Make an exact copy of the whole listing, but leave its pictures out.

_Data segment_:
-------
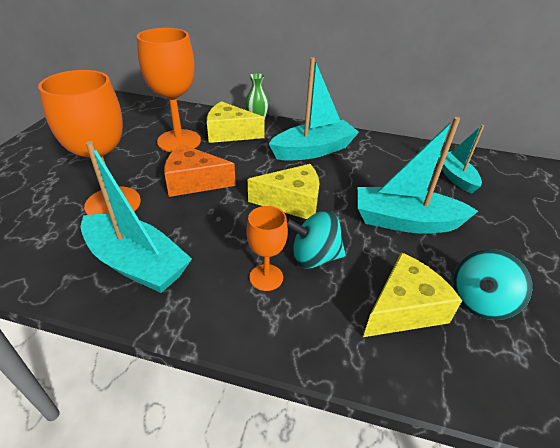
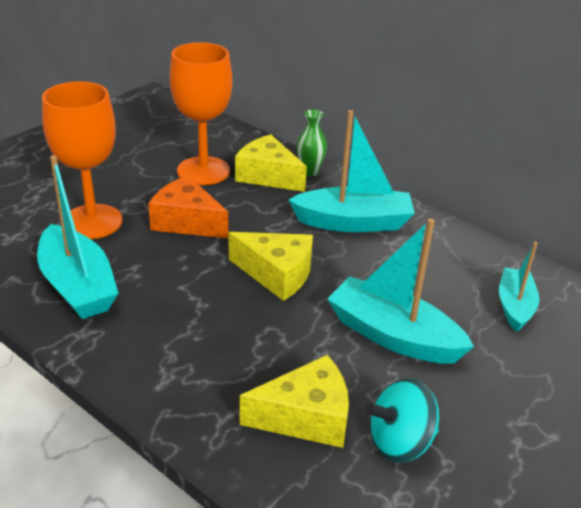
camera: 25 degrees right, 5 degrees down
(266, 277) = (188, 339): orange goblet -> none
(314, 257) = (253, 337): turquoise spinning top -> none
-------
_Result of the task_:
camera: 25 degrees right, 5 degrees down
(266, 277) = (188, 339): orange goblet -> none
(314, 257) = (253, 337): turquoise spinning top -> none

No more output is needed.